Extracted data entries
————————

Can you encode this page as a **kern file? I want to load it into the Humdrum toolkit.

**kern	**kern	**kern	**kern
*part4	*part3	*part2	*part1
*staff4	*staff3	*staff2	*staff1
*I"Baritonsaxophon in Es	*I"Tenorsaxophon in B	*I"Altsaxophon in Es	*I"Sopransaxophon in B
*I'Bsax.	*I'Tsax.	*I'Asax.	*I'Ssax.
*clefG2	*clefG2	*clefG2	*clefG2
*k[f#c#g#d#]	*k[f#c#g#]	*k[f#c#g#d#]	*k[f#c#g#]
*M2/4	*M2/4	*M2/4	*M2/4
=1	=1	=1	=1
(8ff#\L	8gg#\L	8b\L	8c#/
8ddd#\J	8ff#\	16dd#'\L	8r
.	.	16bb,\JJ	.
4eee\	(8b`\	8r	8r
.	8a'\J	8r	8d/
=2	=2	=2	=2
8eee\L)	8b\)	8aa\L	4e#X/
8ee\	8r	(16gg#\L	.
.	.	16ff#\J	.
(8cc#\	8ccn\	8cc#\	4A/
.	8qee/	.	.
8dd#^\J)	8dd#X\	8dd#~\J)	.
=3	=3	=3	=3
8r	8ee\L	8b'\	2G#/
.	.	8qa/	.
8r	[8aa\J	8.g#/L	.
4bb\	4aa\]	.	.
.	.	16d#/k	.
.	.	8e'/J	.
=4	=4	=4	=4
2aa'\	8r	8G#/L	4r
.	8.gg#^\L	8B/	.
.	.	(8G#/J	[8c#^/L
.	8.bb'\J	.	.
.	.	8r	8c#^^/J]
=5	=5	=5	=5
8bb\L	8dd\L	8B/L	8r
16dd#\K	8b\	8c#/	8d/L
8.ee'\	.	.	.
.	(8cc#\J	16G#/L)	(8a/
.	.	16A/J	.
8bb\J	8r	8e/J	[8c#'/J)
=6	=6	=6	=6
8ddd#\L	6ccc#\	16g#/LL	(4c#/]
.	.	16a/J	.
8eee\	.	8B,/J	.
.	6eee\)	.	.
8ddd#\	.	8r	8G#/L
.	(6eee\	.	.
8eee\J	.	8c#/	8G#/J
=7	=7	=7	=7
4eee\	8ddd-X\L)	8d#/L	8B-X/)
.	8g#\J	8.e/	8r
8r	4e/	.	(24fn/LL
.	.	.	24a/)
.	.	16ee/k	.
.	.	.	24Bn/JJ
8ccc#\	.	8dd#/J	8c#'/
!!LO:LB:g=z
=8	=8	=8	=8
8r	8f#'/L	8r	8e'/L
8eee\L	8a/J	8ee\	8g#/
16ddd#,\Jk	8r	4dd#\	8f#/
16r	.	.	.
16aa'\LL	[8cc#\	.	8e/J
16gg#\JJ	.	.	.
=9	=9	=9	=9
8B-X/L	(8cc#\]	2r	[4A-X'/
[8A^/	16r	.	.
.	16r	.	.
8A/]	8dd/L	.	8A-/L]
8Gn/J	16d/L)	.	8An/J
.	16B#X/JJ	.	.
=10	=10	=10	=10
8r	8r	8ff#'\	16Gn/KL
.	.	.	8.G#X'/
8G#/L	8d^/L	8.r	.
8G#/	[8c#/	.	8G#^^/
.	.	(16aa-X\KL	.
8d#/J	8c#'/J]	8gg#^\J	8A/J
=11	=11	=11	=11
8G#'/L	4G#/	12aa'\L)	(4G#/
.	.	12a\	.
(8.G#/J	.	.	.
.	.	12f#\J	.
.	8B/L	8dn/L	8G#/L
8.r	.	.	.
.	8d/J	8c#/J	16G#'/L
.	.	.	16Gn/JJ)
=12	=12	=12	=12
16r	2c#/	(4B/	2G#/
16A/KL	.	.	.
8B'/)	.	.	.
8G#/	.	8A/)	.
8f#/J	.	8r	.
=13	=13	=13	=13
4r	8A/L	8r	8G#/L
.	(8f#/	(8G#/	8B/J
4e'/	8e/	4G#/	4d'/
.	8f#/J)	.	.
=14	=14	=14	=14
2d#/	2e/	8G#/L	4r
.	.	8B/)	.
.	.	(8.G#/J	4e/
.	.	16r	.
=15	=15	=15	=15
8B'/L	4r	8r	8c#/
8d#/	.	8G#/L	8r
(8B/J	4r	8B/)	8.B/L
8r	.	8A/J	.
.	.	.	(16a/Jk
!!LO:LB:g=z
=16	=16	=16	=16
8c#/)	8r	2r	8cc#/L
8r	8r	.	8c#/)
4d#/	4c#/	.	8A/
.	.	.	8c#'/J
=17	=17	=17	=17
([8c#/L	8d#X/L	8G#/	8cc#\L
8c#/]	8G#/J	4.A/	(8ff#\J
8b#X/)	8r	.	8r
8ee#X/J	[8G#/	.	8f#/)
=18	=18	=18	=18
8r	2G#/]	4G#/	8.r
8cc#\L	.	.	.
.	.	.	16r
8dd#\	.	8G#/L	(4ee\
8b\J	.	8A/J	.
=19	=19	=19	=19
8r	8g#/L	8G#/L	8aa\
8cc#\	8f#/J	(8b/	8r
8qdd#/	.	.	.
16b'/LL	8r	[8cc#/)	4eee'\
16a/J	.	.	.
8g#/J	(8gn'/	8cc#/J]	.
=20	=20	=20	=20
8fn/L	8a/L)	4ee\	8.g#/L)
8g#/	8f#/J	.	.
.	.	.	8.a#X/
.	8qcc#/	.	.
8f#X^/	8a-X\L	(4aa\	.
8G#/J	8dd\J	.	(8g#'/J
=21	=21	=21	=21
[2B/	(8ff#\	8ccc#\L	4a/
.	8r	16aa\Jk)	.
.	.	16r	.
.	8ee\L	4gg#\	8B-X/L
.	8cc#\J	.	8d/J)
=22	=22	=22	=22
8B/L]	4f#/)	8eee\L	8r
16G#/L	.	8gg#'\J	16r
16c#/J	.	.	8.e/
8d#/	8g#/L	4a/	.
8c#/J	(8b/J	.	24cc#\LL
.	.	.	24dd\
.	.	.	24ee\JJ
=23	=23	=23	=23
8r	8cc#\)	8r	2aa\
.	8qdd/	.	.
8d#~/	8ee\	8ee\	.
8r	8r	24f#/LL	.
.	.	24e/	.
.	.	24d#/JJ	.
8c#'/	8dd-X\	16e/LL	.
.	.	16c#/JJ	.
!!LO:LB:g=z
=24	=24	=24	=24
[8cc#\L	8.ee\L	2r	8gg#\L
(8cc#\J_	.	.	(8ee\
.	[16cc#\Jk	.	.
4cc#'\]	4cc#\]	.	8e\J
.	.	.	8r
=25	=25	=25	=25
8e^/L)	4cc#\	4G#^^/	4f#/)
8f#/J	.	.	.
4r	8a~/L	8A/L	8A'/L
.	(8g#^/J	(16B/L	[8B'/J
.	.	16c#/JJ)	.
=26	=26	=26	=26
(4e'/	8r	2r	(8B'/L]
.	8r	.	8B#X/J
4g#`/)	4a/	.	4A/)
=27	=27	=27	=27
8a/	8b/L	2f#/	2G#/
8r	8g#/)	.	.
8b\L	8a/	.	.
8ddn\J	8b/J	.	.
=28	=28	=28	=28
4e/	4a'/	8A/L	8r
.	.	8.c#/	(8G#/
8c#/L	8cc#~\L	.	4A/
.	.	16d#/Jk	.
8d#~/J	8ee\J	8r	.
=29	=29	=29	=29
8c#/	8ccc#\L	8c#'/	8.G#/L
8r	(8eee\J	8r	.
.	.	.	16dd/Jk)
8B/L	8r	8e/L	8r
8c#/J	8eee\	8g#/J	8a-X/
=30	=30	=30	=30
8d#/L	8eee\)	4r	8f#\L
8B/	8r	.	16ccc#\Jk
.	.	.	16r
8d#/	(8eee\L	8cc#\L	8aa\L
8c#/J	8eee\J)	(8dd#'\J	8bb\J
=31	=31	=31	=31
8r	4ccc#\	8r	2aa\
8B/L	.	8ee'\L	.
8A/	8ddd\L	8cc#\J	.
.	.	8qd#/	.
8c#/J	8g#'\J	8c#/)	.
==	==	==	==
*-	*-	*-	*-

————————

> _THE TASK_
Determine how many lines in the items above contain the string "kern". Reply with the number only.

> _OUTPUT FOR THIS EXERCISE_
2